* WORK INSTRUCTIONS
Where a picture appears, leave it out, and print the rest of the records as they are.

Object change listings:

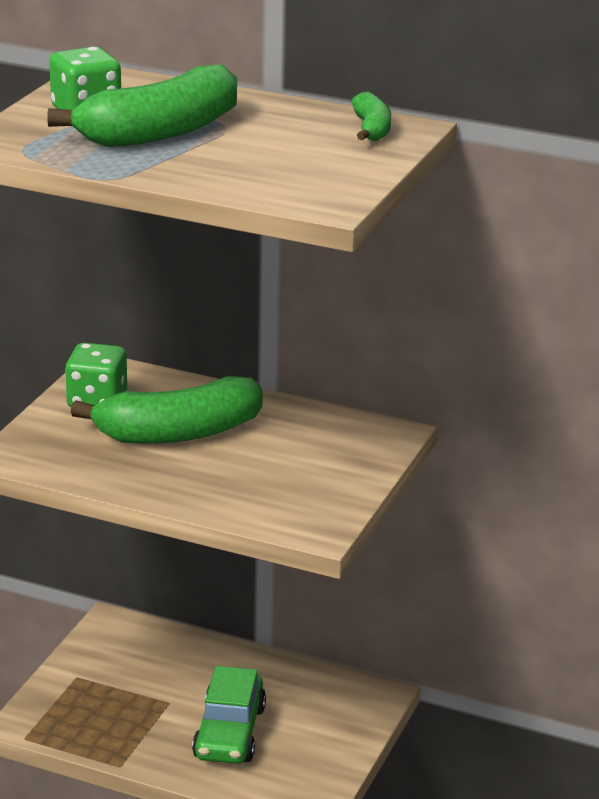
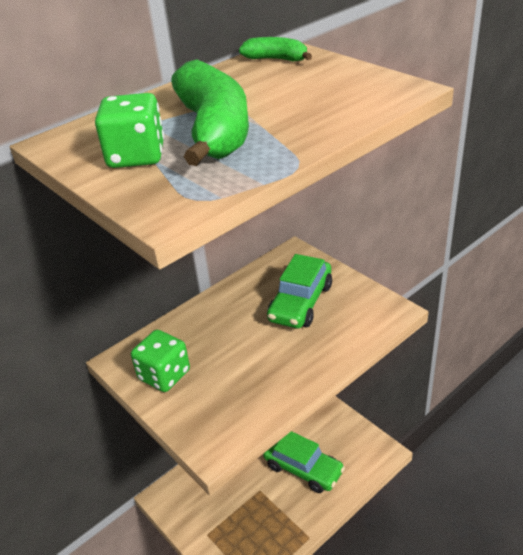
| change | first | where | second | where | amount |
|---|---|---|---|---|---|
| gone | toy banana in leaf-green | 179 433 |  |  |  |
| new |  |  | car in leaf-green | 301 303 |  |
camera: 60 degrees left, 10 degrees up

* ANSWER TO THIS EXERCISE
| change | first | where | second | where | amount |
|---|---|---|---|---|---|
| gone | toy banana in leaf-green | 179 433 |  |  |  |
| new |  |  | car in leaf-green | 301 303 |  |
camera: 60 degrees left, 10 degrees up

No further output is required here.